▸ Your task
Nothing but the lines from the one containing "U7: CD4017 -> HEF4017" to the end of the records that follow should be transcribed, each exactly, with the pictures left out.

*-*-*

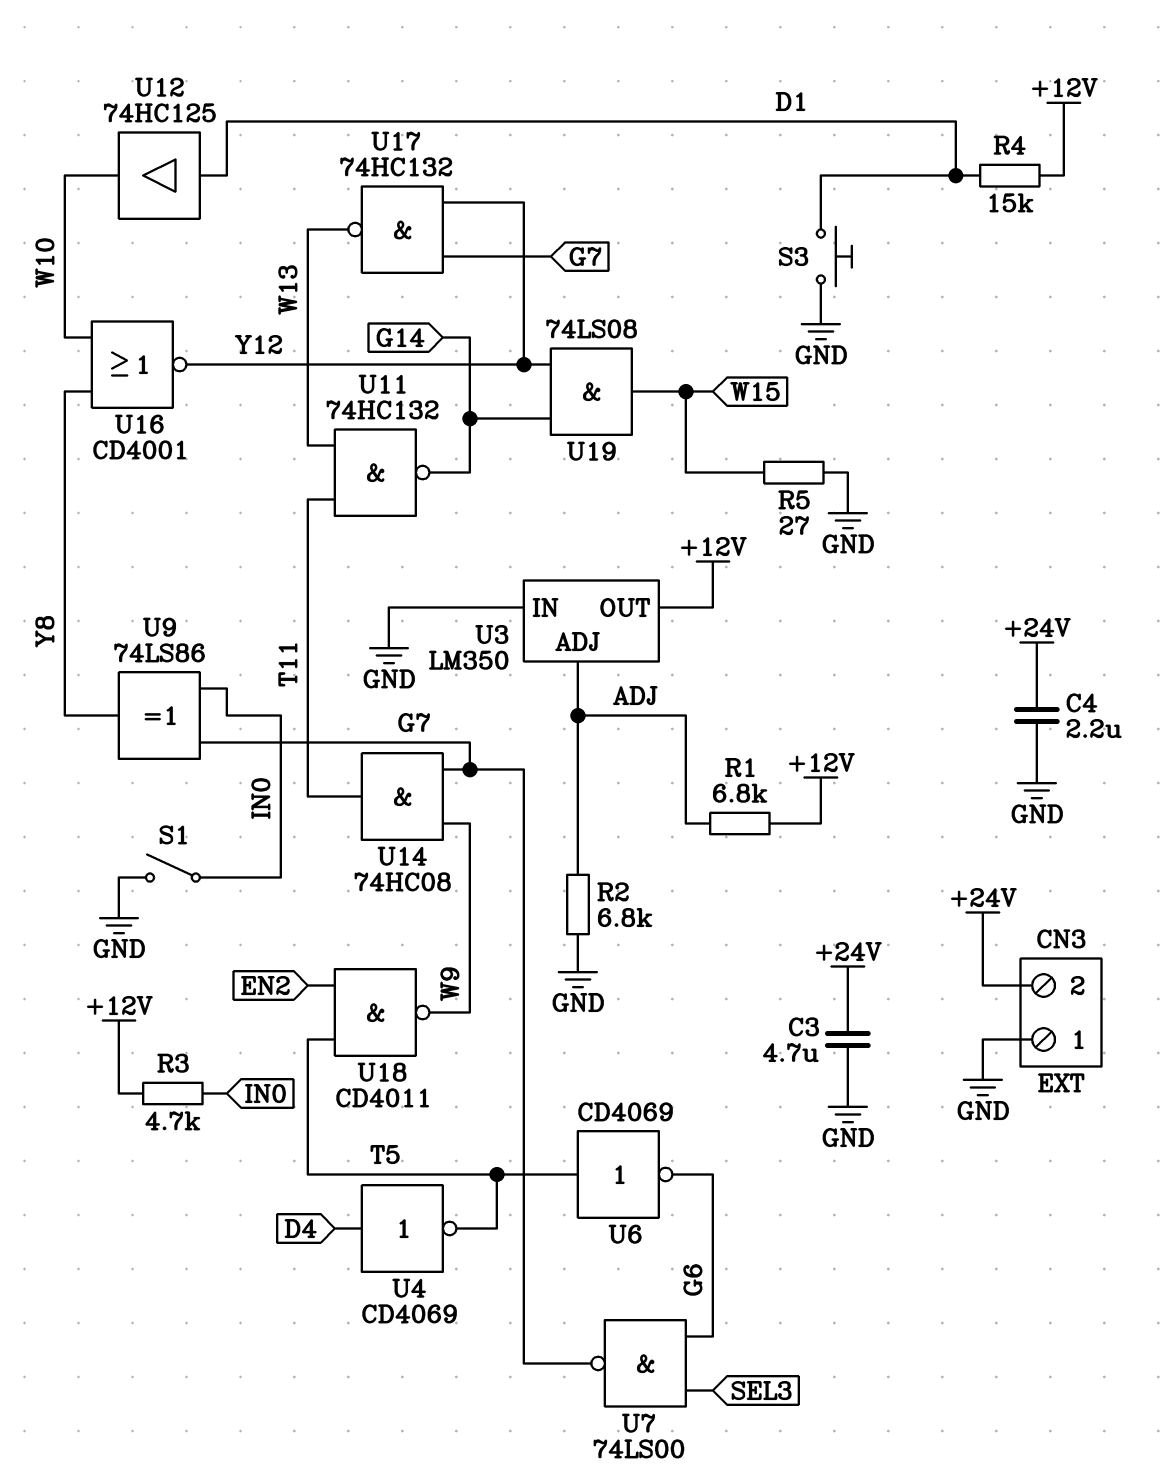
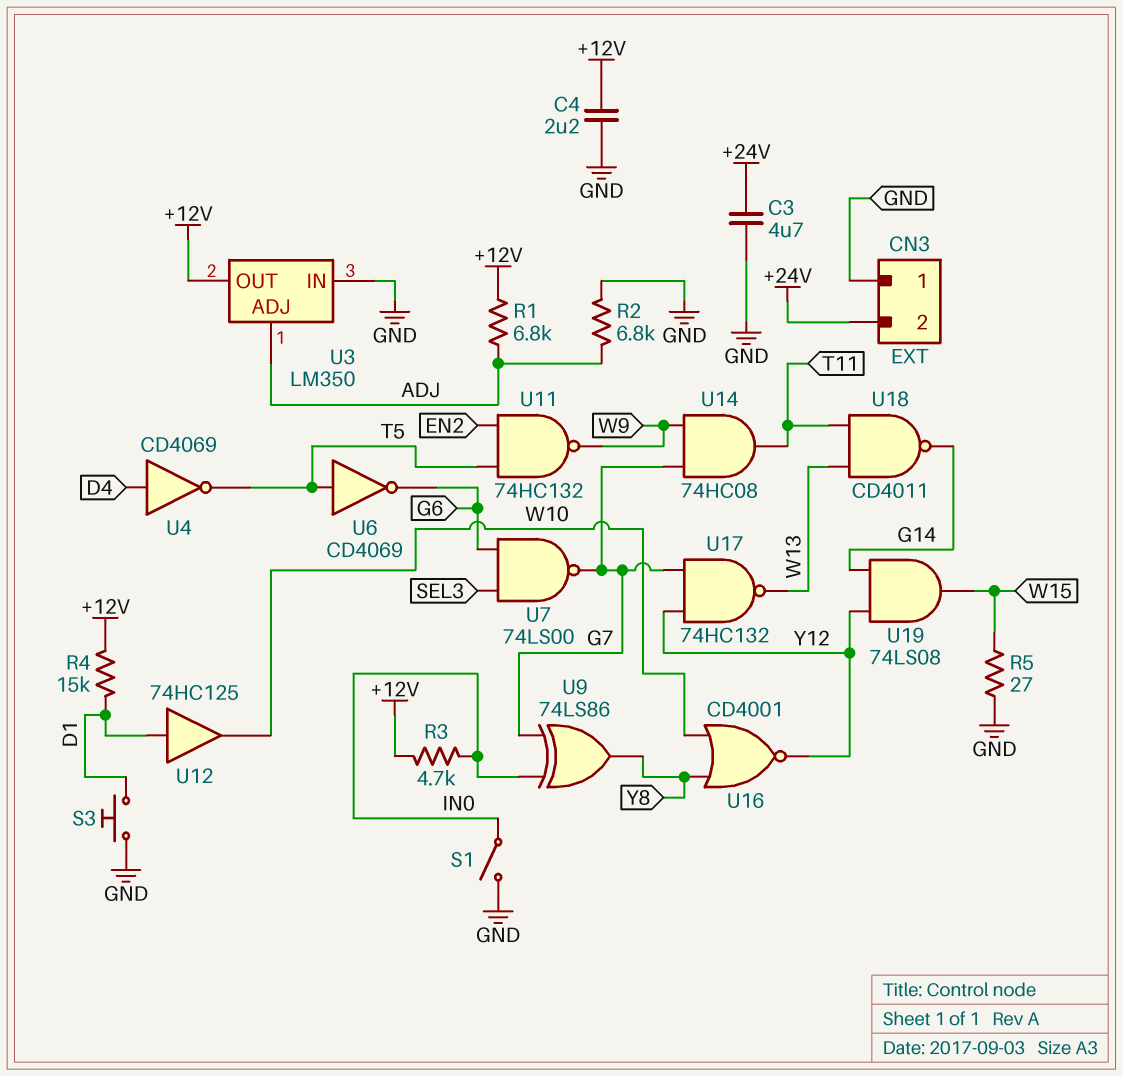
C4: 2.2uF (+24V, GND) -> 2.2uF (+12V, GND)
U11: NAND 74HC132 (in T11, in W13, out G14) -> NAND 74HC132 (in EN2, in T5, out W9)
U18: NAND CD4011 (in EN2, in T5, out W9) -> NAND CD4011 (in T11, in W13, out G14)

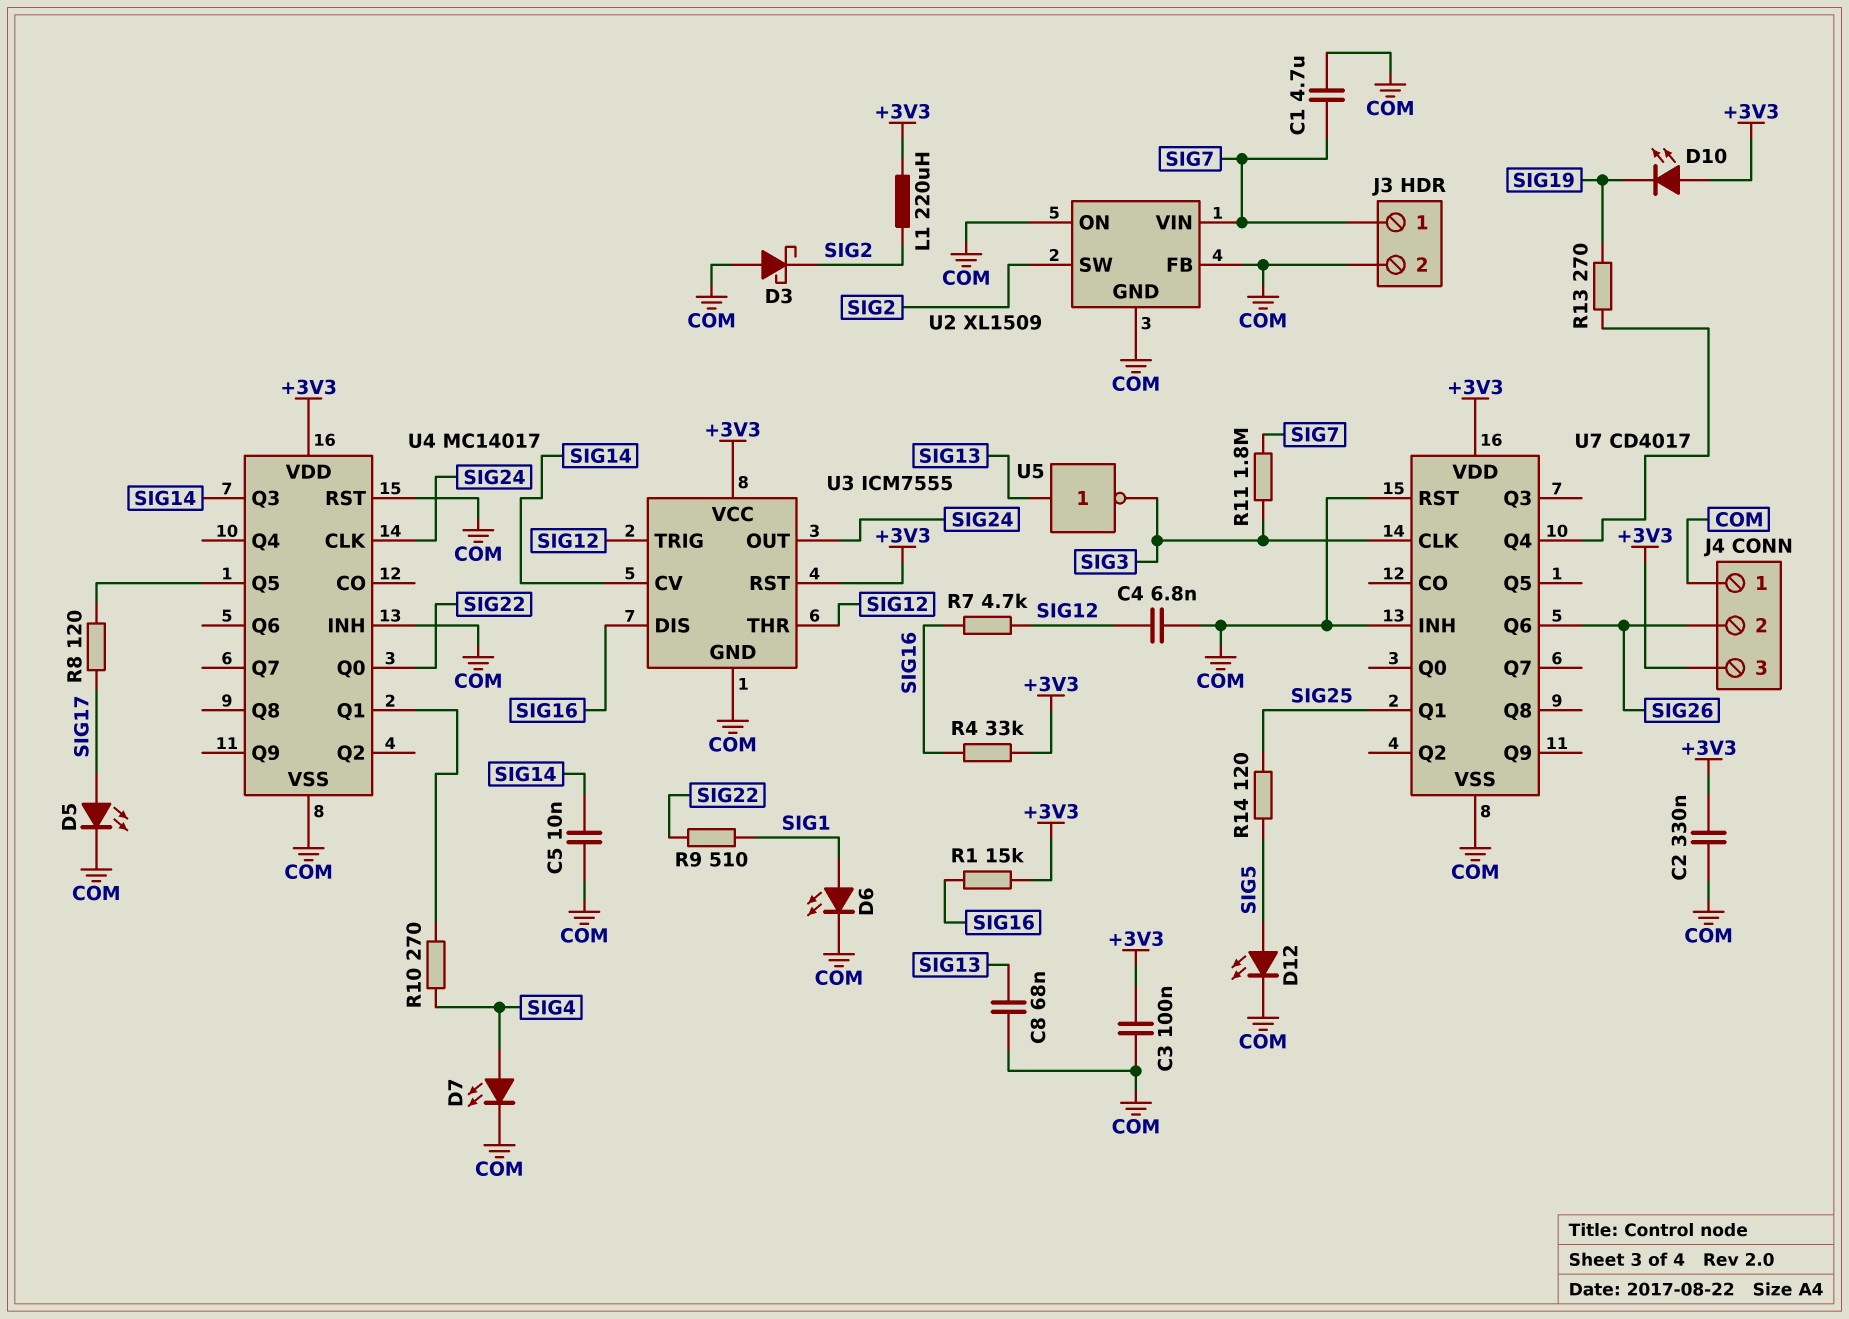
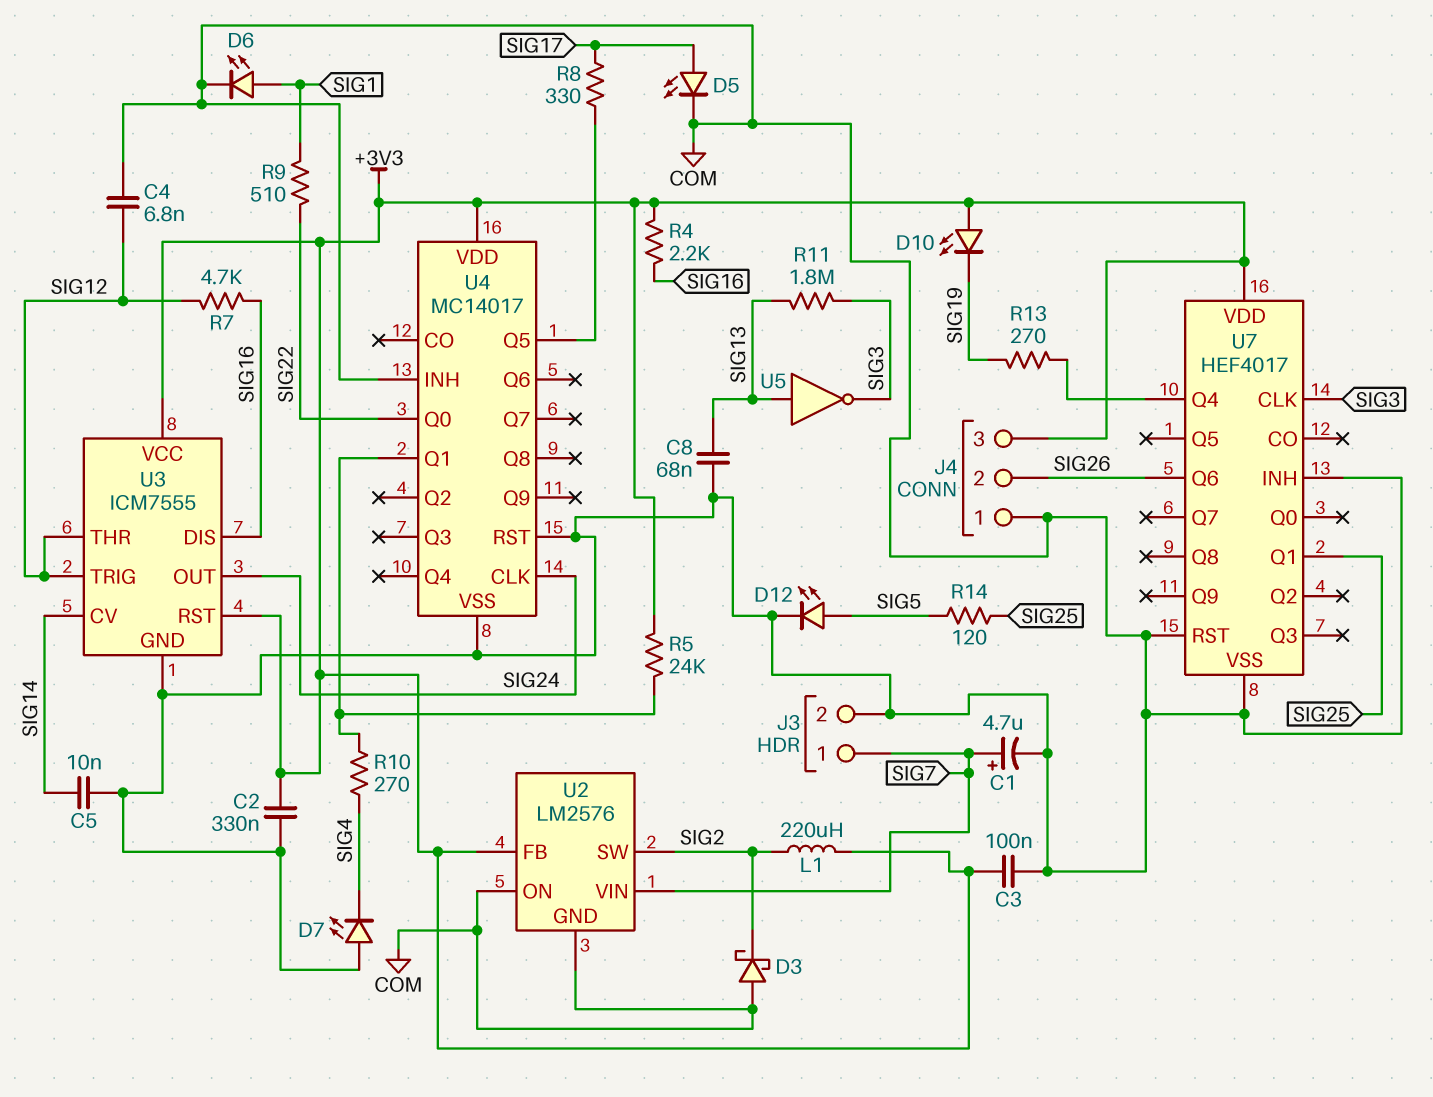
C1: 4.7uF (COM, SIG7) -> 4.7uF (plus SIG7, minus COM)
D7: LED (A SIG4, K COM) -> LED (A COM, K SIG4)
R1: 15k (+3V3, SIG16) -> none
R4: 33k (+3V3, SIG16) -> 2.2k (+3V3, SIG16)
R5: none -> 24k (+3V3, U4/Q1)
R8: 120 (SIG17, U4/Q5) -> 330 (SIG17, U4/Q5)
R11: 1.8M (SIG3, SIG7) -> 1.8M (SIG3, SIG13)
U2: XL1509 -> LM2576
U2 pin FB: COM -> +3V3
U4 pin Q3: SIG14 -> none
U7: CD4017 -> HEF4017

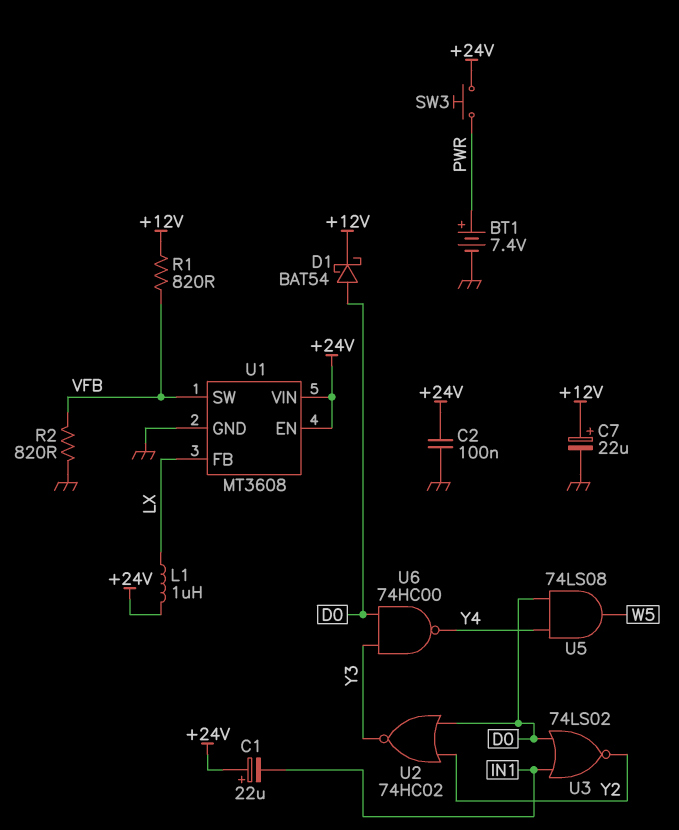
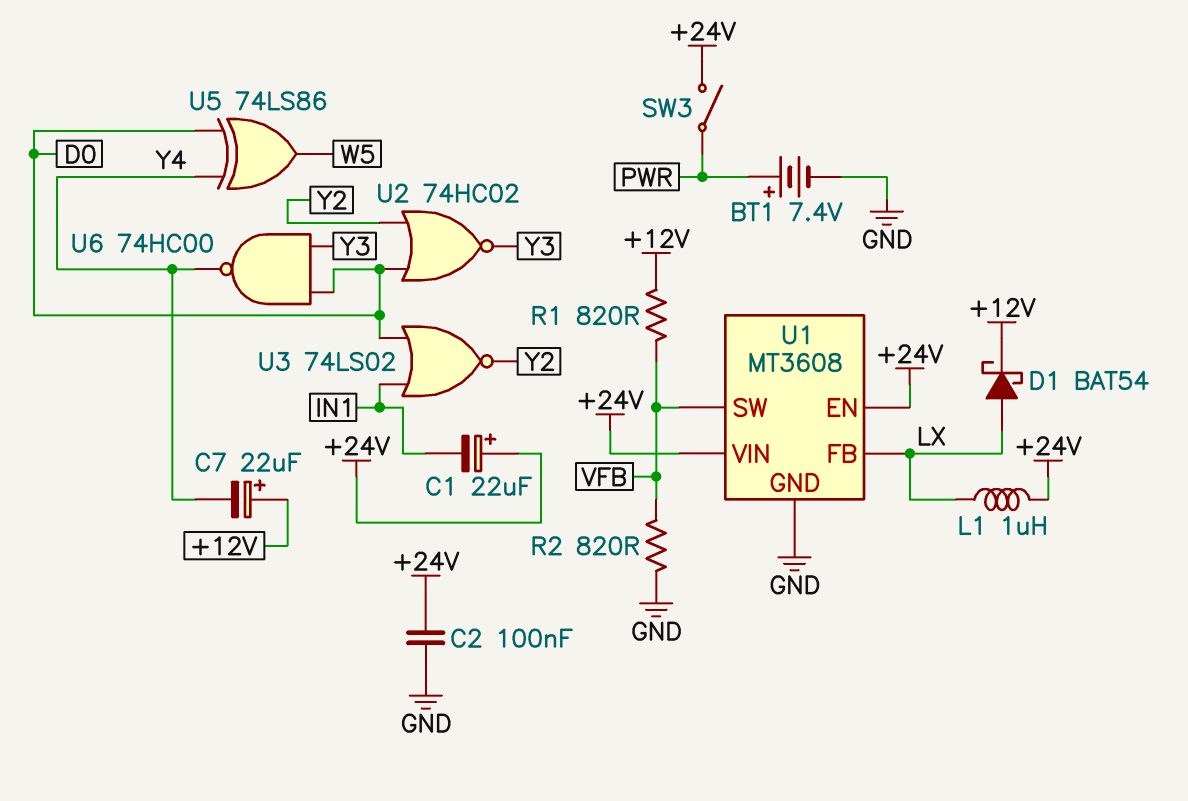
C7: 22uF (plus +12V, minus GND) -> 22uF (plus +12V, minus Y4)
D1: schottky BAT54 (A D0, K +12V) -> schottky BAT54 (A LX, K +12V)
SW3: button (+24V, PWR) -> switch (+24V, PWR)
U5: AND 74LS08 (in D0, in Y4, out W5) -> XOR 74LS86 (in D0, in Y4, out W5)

*-*-*

▸ Output of the exercise
U7: CD4017 -> HEF4017

C7: 22uF (plus +12V, minus GND) -> 22uF (plus +12V, minus Y4)
D1: schottky BAT54 (A D0, K +12V) -> schottky BAT54 (A LX, K +12V)
SW3: button (+24V, PWR) -> switch (+24V, PWR)
U5: AND 74LS08 (in D0, in Y4, out W5) -> XOR 74LS86 (in D0, in Y4, out W5)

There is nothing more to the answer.